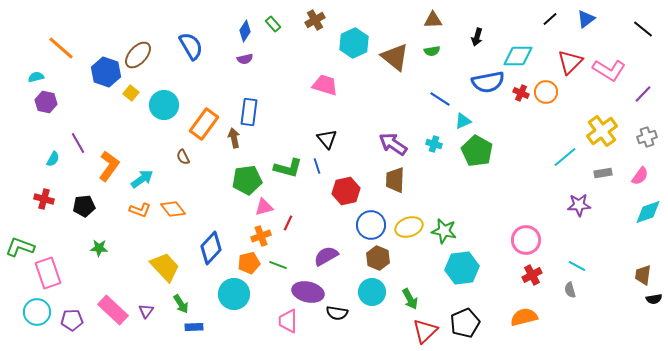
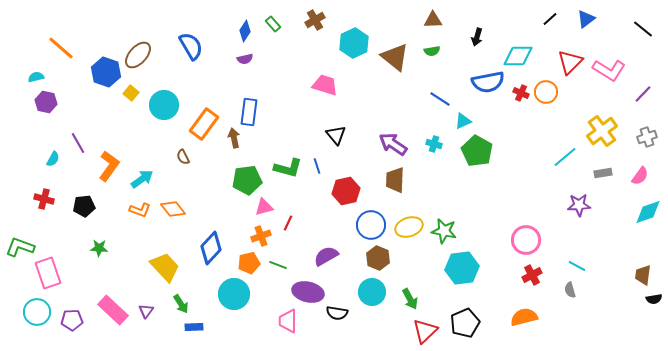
black triangle at (327, 139): moved 9 px right, 4 px up
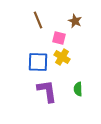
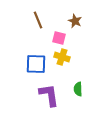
yellow cross: rotated 14 degrees counterclockwise
blue square: moved 2 px left, 2 px down
purple L-shape: moved 2 px right, 4 px down
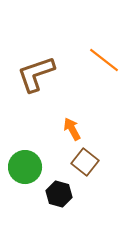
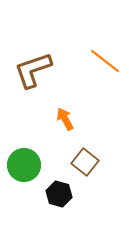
orange line: moved 1 px right, 1 px down
brown L-shape: moved 3 px left, 4 px up
orange arrow: moved 7 px left, 10 px up
green circle: moved 1 px left, 2 px up
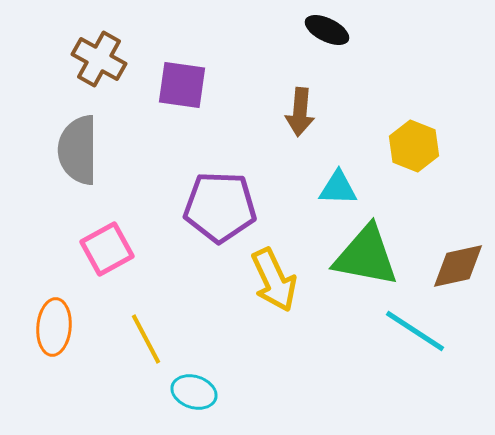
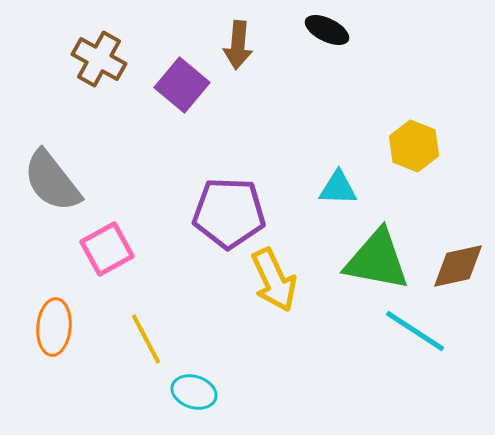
purple square: rotated 32 degrees clockwise
brown arrow: moved 62 px left, 67 px up
gray semicircle: moved 26 px left, 31 px down; rotated 38 degrees counterclockwise
purple pentagon: moved 9 px right, 6 px down
green triangle: moved 11 px right, 4 px down
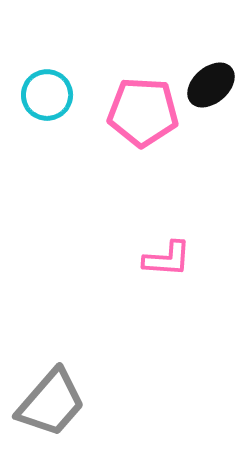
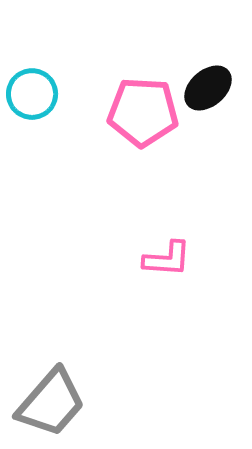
black ellipse: moved 3 px left, 3 px down
cyan circle: moved 15 px left, 1 px up
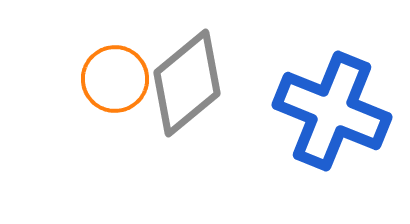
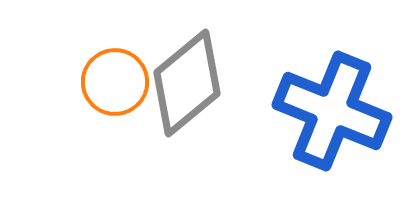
orange circle: moved 3 px down
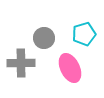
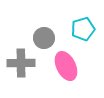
cyan pentagon: moved 1 px left, 5 px up
pink ellipse: moved 4 px left, 2 px up
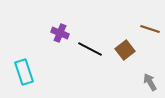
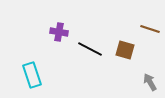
purple cross: moved 1 px left, 1 px up; rotated 12 degrees counterclockwise
brown square: rotated 36 degrees counterclockwise
cyan rectangle: moved 8 px right, 3 px down
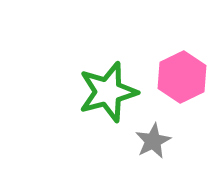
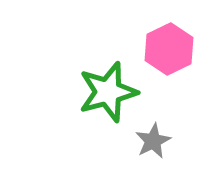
pink hexagon: moved 13 px left, 28 px up
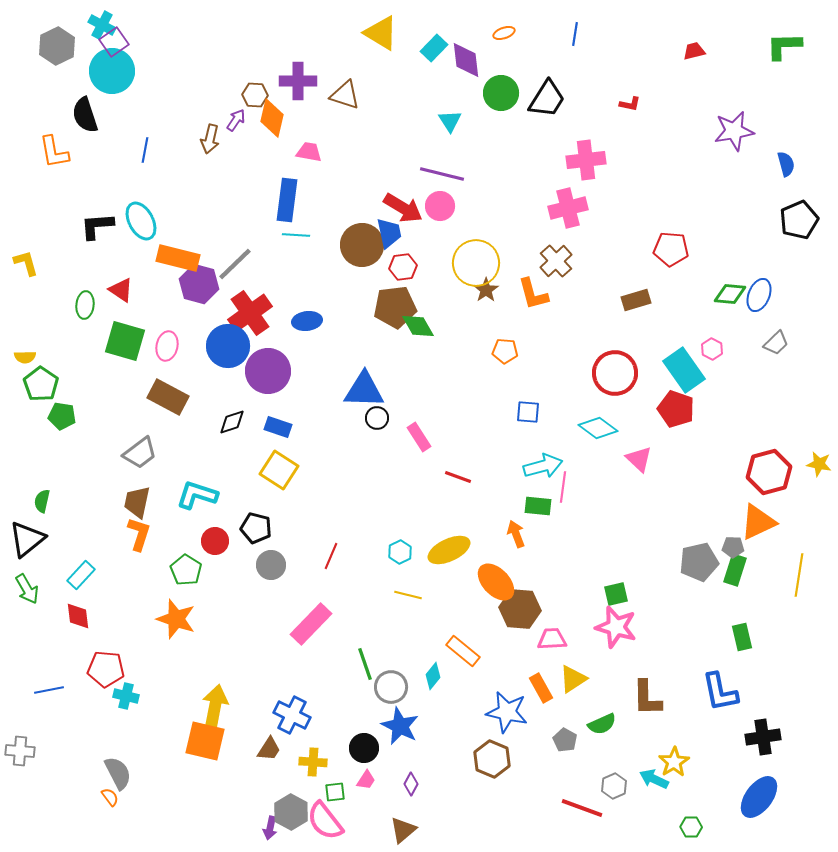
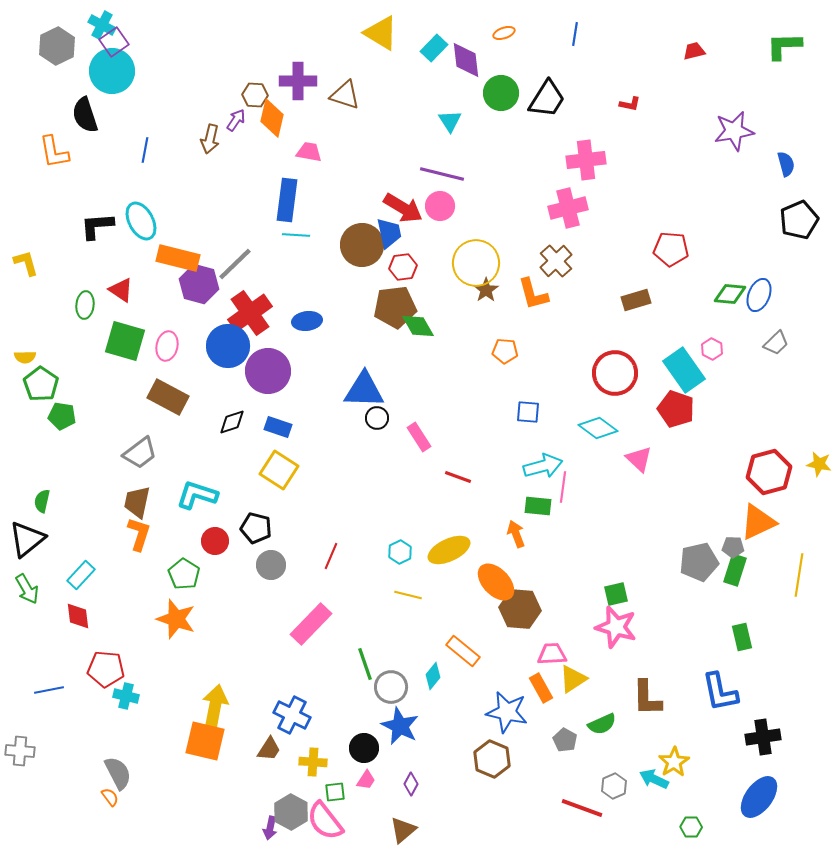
green pentagon at (186, 570): moved 2 px left, 4 px down
pink trapezoid at (552, 639): moved 15 px down
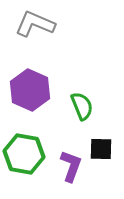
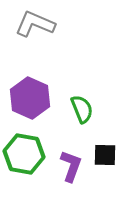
purple hexagon: moved 8 px down
green semicircle: moved 3 px down
black square: moved 4 px right, 6 px down
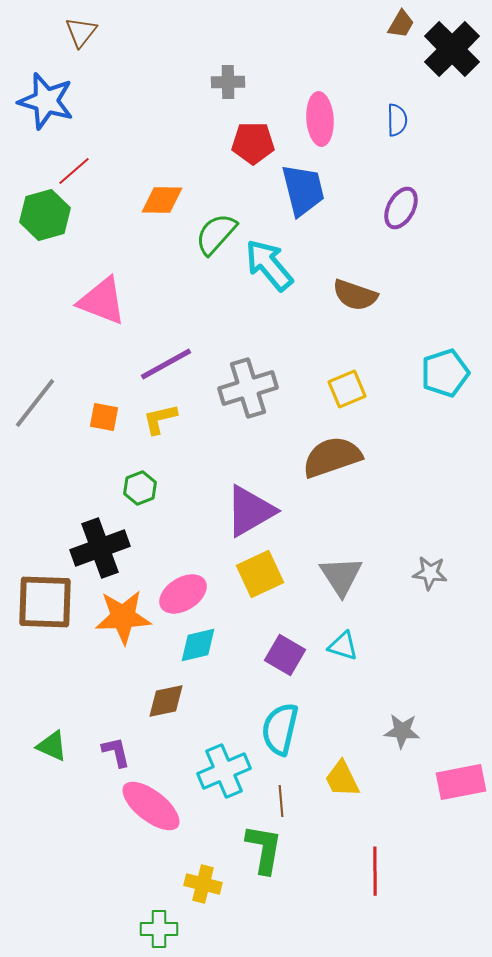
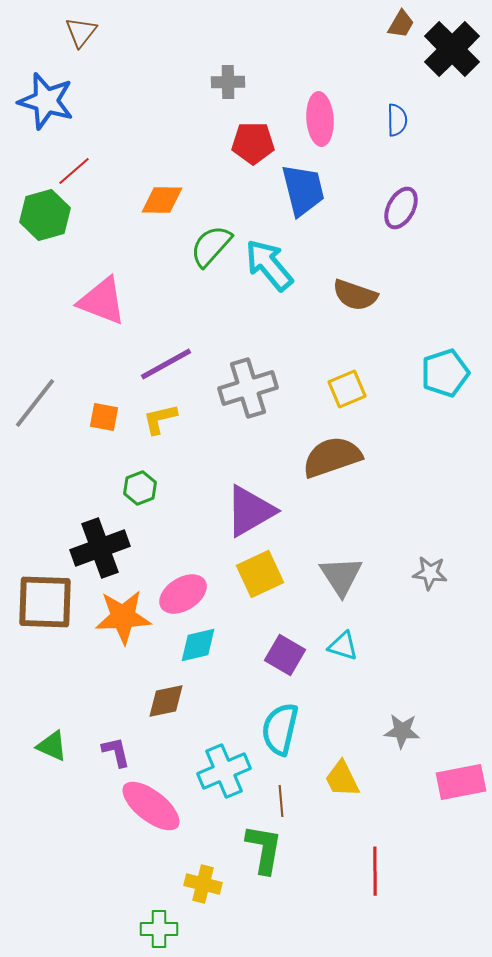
green semicircle at (216, 234): moved 5 px left, 12 px down
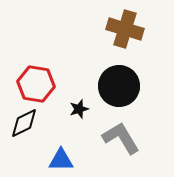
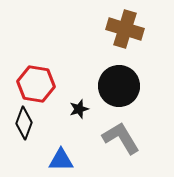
black diamond: rotated 44 degrees counterclockwise
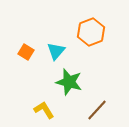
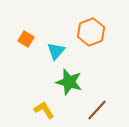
orange square: moved 13 px up
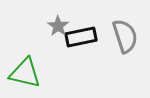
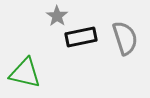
gray star: moved 1 px left, 10 px up
gray semicircle: moved 2 px down
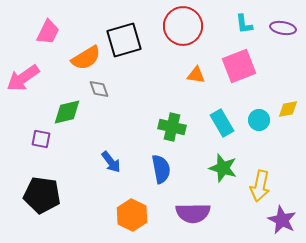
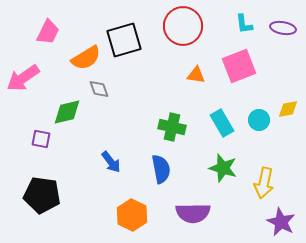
yellow arrow: moved 4 px right, 3 px up
purple star: moved 1 px left, 2 px down
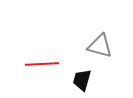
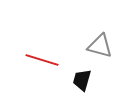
red line: moved 4 px up; rotated 20 degrees clockwise
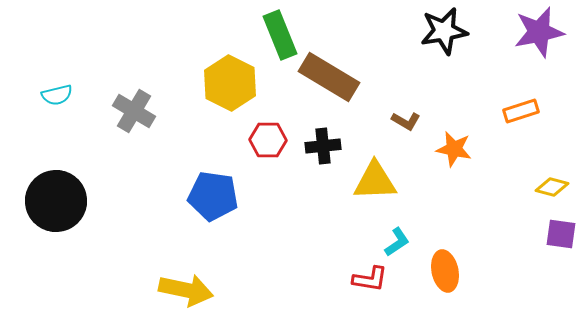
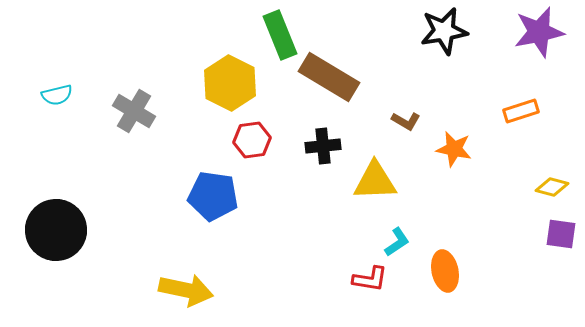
red hexagon: moved 16 px left; rotated 9 degrees counterclockwise
black circle: moved 29 px down
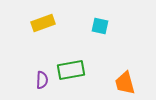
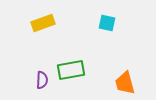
cyan square: moved 7 px right, 3 px up
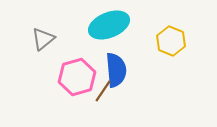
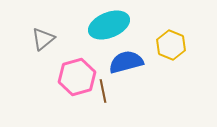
yellow hexagon: moved 4 px down
blue semicircle: moved 10 px right, 8 px up; rotated 100 degrees counterclockwise
brown line: rotated 45 degrees counterclockwise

> _WHAT YOU HAVE TO DO_
Images aside, return each entry above precisely as it stands.

> _WORKED SOLUTION_
black triangle at (327, 139): moved 9 px right, 4 px up
yellow cross: rotated 14 degrees counterclockwise
blue square: moved 2 px left, 2 px down
purple L-shape: moved 2 px right, 4 px down
orange line: moved 1 px right, 1 px down
brown L-shape: moved 3 px left, 4 px up
orange arrow: moved 7 px left, 10 px up
green circle: moved 1 px left, 2 px up
purple square: rotated 32 degrees clockwise
brown arrow: moved 62 px left, 67 px up
gray semicircle: moved 26 px left, 31 px down; rotated 38 degrees counterclockwise
purple pentagon: moved 9 px right, 6 px down
green triangle: moved 11 px right, 4 px down
black ellipse: moved 3 px left, 3 px down
cyan circle: moved 15 px left, 1 px up
orange circle: moved 3 px down
cyan pentagon: moved 1 px left, 5 px up
pink ellipse: moved 4 px left, 2 px up
purple cross: moved 1 px left, 1 px up; rotated 12 degrees counterclockwise
brown square: rotated 36 degrees counterclockwise
cyan rectangle: moved 8 px right, 3 px down
pink hexagon: moved 13 px left, 28 px up
green pentagon at (186, 570): moved 2 px left, 4 px down
pink trapezoid at (552, 639): moved 15 px down
purple hexagon: moved 8 px down
green semicircle: moved 3 px down
black square: moved 4 px right, 6 px down
green semicircle at (216, 234): moved 5 px left, 12 px down
black diamond: rotated 44 degrees counterclockwise
orange square: moved 13 px up
gray star: moved 1 px left, 10 px up
gray semicircle: moved 2 px down
yellow arrow: moved 4 px right, 3 px up
purple star: moved 1 px left, 2 px down
red line: moved 4 px up; rotated 20 degrees clockwise
red hexagon: moved 16 px left; rotated 9 degrees counterclockwise
black circle: moved 29 px down
cyan square: moved 7 px right, 3 px up
yellow hexagon: moved 4 px down
blue semicircle: moved 10 px right, 8 px up; rotated 100 degrees counterclockwise
brown line: rotated 45 degrees counterclockwise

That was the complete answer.